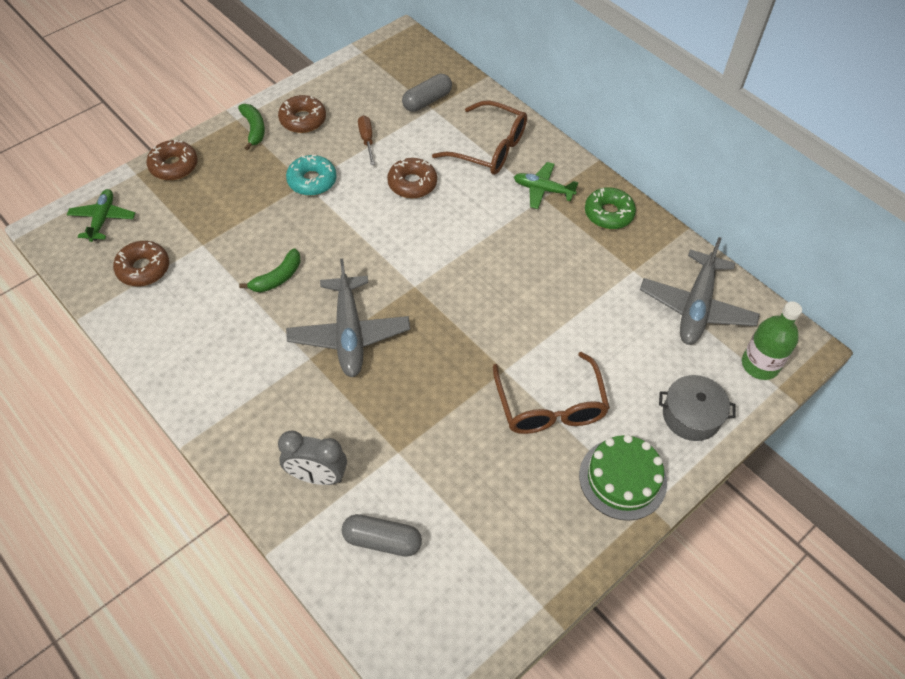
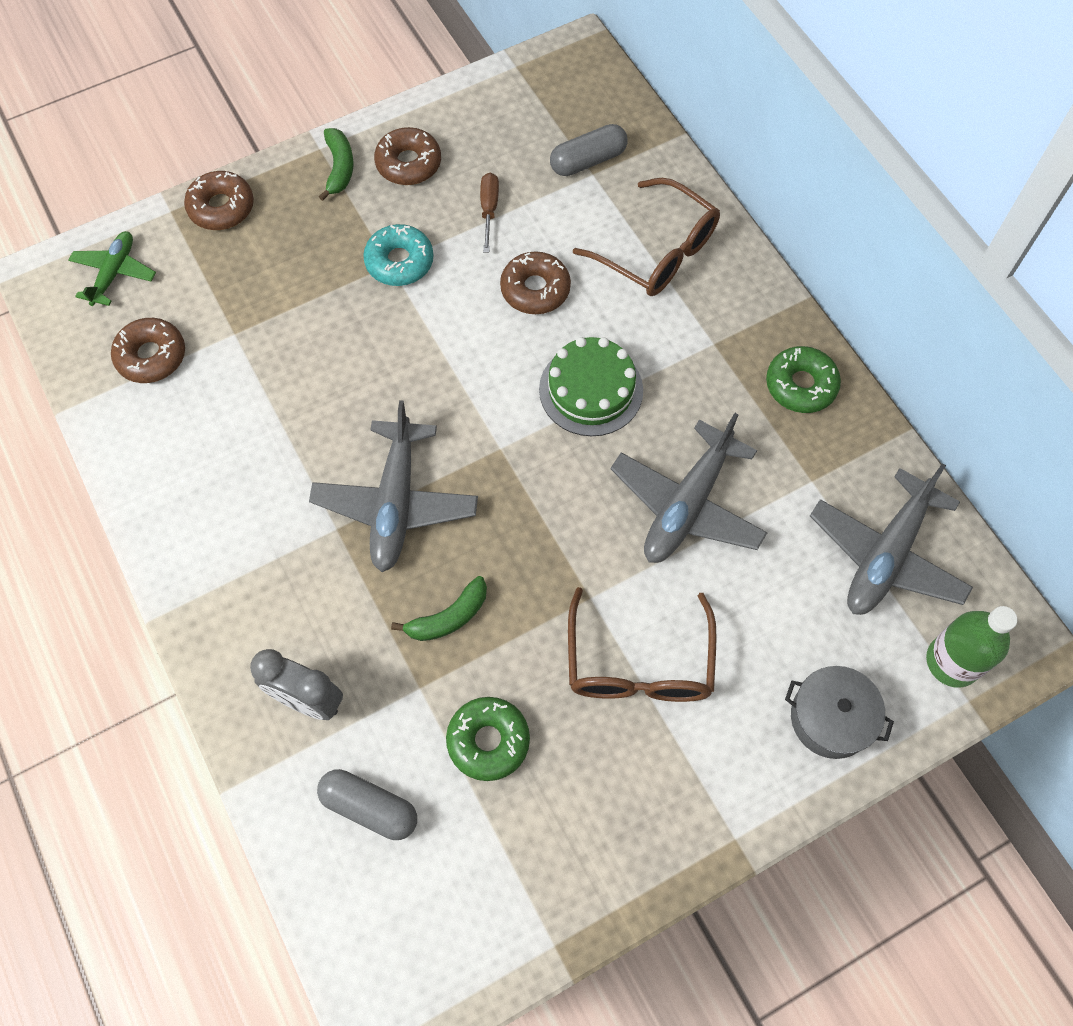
camera: 15 degrees right, 10 degrees up
(277, 277) = (321, 401): green banana -> green banana (449, 617)
(457, 478) = (488, 741): none -> green donut
(543, 190) = (716, 331): green plane -> none
(554, 299) = (687, 505): none -> grey plane
(622, 479) = (709, 790): green cake -> green cake (591, 390)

------------

In the listing above, find each line with the word "none" and copy it out.

(457, 478) = (488, 741): none -> green donut
(543, 190) = (716, 331): green plane -> none
(554, 299) = (687, 505): none -> grey plane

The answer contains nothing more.